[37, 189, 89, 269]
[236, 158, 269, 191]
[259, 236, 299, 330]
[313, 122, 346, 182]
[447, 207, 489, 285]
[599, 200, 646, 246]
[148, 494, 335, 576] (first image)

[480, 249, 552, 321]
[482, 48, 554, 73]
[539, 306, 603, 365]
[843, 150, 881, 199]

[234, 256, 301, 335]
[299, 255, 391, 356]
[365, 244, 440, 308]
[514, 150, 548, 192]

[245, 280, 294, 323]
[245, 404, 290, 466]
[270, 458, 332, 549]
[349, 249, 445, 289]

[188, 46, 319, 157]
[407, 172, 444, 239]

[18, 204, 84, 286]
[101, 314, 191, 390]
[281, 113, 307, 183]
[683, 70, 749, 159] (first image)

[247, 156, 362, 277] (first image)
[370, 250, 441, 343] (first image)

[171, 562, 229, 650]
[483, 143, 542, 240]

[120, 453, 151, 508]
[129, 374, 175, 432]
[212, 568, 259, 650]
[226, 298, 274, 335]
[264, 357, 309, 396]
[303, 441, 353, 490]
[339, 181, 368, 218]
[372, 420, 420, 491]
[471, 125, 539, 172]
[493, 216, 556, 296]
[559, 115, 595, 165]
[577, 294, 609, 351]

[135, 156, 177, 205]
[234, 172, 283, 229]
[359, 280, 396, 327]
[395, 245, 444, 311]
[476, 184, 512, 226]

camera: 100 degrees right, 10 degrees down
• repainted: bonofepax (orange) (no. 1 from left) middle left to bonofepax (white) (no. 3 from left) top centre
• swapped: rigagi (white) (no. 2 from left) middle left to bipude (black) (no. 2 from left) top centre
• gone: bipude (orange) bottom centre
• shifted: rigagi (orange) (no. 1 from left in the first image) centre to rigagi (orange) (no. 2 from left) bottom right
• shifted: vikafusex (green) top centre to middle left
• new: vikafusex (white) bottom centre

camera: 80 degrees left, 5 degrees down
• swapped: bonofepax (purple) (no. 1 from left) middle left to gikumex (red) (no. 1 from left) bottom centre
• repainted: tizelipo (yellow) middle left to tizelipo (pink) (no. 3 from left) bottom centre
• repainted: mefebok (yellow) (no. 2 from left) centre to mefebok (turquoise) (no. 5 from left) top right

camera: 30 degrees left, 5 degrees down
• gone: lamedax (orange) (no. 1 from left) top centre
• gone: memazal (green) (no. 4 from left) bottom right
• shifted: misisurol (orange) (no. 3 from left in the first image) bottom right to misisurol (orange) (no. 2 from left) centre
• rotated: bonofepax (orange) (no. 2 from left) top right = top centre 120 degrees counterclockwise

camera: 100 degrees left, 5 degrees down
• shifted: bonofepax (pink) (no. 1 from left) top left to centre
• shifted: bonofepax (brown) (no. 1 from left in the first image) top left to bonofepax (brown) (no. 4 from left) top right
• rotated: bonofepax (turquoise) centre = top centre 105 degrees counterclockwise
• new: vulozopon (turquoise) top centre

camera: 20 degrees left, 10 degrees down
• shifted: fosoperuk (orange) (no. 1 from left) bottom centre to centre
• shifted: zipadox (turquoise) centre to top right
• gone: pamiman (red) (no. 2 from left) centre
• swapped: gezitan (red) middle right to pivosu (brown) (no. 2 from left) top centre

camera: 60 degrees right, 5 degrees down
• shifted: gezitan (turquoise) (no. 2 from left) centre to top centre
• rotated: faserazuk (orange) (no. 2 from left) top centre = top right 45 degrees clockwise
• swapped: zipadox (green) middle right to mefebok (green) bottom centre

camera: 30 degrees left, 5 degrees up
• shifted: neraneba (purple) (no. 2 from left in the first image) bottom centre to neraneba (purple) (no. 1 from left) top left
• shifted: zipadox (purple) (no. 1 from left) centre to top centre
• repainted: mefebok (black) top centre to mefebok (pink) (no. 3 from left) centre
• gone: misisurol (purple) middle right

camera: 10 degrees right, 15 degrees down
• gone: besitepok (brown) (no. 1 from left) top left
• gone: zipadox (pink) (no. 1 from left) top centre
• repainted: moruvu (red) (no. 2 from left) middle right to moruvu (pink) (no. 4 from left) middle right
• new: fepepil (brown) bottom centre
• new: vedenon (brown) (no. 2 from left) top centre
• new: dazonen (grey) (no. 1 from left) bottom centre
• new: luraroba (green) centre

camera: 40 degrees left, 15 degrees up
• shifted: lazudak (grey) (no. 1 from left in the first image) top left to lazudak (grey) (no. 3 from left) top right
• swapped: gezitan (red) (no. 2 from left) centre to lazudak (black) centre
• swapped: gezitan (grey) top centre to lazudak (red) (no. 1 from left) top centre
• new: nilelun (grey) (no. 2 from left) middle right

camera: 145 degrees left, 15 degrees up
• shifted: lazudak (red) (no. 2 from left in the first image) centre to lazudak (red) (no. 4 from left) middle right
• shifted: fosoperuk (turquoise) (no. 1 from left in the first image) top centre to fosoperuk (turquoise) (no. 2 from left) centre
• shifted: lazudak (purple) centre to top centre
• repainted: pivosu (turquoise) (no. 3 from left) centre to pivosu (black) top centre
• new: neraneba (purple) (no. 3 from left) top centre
┄┄┄┄┄┄┄┄┄┄┄┄┄┄┄┄┄┄┄┄
Your task:
Within the data above, the span starting at the line containing "(black) (no. 2 from left) top centre" and ending at the line containing "to middle left" is to be retyped exactly, with no other lines.

Worked solution:
• swapped: rigagi (white) (no. 2 from left) middle left to bipude (black) (no. 2 from left) top centre
• gone: bipude (orange) bottom centre
• shifted: rigagi (orange) (no. 1 from left in the first image) centre to rigagi (orange) (no. 2 from left) bottom right
• shifted: vikafusex (green) top centre to middle left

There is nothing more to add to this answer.